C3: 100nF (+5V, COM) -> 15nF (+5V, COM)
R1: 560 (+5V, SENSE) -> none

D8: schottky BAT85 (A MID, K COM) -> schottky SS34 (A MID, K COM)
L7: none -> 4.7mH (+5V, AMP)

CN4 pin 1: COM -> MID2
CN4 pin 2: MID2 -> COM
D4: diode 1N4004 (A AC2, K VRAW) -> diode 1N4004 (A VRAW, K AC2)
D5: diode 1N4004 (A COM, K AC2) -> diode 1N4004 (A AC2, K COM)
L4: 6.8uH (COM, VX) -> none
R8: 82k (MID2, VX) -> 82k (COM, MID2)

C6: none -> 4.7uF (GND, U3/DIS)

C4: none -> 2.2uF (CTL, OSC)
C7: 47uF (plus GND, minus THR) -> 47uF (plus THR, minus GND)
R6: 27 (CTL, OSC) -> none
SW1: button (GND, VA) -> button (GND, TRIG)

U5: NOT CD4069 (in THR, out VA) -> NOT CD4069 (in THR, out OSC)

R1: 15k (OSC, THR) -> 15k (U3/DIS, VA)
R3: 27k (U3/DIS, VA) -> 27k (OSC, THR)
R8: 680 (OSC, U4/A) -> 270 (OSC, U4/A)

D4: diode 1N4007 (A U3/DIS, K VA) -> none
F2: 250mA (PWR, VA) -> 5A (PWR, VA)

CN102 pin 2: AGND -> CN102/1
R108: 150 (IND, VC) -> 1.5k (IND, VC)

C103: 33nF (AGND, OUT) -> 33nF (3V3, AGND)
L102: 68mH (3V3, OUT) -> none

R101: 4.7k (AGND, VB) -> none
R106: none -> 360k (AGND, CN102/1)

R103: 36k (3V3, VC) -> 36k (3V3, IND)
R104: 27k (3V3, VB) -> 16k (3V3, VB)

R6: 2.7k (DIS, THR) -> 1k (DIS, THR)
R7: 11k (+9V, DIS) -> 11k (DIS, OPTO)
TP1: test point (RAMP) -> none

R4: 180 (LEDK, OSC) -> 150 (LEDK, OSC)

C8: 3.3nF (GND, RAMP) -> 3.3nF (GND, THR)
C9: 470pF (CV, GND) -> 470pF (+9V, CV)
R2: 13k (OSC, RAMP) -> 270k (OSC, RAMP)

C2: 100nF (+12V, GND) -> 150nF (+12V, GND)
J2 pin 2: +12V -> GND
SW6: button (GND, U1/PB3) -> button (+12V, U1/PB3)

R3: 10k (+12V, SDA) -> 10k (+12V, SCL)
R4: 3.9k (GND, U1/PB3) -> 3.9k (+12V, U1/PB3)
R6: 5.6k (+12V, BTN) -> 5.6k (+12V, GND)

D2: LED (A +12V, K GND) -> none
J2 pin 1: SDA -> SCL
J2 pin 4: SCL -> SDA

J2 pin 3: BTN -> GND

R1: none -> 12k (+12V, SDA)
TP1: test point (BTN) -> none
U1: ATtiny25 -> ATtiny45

● TASK STATEMENT
Count up the lines above in which the word "RAMP" appears, and give nothing but that count.

● SOLUTION FOR THIS PROBLEM
3